» Problem statement: Could you reproduce all of these records exactly?
<<<<
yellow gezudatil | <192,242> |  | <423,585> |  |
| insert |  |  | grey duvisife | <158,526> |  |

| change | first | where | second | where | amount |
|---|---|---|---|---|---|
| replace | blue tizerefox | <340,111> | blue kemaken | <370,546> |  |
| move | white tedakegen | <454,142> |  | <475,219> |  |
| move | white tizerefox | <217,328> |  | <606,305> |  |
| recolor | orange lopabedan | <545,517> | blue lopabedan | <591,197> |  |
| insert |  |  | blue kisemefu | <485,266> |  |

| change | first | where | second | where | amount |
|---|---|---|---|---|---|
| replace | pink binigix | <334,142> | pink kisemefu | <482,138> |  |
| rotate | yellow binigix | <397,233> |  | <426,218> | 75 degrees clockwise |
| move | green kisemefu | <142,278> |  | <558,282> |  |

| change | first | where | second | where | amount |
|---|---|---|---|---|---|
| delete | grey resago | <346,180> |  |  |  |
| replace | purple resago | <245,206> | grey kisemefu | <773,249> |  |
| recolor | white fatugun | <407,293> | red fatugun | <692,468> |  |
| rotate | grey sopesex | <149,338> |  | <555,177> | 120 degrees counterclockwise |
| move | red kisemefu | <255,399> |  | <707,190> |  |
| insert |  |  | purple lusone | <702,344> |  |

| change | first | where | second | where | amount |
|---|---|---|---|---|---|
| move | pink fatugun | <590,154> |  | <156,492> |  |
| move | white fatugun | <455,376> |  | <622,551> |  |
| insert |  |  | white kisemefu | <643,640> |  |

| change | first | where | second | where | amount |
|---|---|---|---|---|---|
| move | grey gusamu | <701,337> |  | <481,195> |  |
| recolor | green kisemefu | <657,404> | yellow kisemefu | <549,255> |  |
>>>>
» Response:
yellow gezudatil | <192,242> |  | <423,585> |  |
| insert |  |  | grey duvisife | <158,526> |  |

| change | first | where | second | where | amount |
|---|---|---|---|---|---|
| replace | blue tizerefox | <340,111> | blue kemaken | <370,546> |  |
| move | white tedakegen | <454,142> |  | <475,219> |  |
| move | white tizerefox | <217,328> |  | <606,305> |  |
| recolor | orange lopabedan | <545,517> | blue lopabedan | <591,197> |  |
| insert |  |  | blue kisemefu | <485,266> |  |

| change | first | where | second | where | amount |
|---|---|---|---|---|---|
| replace | pink binigix | <334,142> | pink kisemefu | <482,138> |  |
| rotate | yellow binigix | <397,233> |  | <426,218> | 75 degrees clockwise |
| move | green kisemefu | <142,278> |  | <558,282> |  |

| change | first | where | second | where | amount |
|---|---|---|---|---|---|
| delete | grey resago | <346,180> |  |  |  |
| replace | purple resago | <245,206> | grey kisemefu | <773,249> |  |
| recolor | white fatugun | <407,293> | red fatugun | <692,468> |  |
| rotate | grey sopesex | <149,338> |  | <555,177> | 120 degrees counterclockwise |
| move | red kisemefu | <255,399> |  | <707,190> |  |
| insert |  |  | purple lusone | <702,344> |  |

| change | first | where | second | where | amount |
|---|---|---|---|---|---|
| move | pink fatugun | <590,154> |  | <156,492> |  |
| move | white fatugun | <455,376> |  | <622,551> |  |
| insert |  |  | white kisemefu | <643,640> |  |

| change | first | where | second | where | amount |
|---|---|---|---|---|---|
| move | grey gusamu | <701,337> |  | <481,195> |  |
| recolor | green kisemefu | <657,404> | yellow kisemefu | <549,255> |  |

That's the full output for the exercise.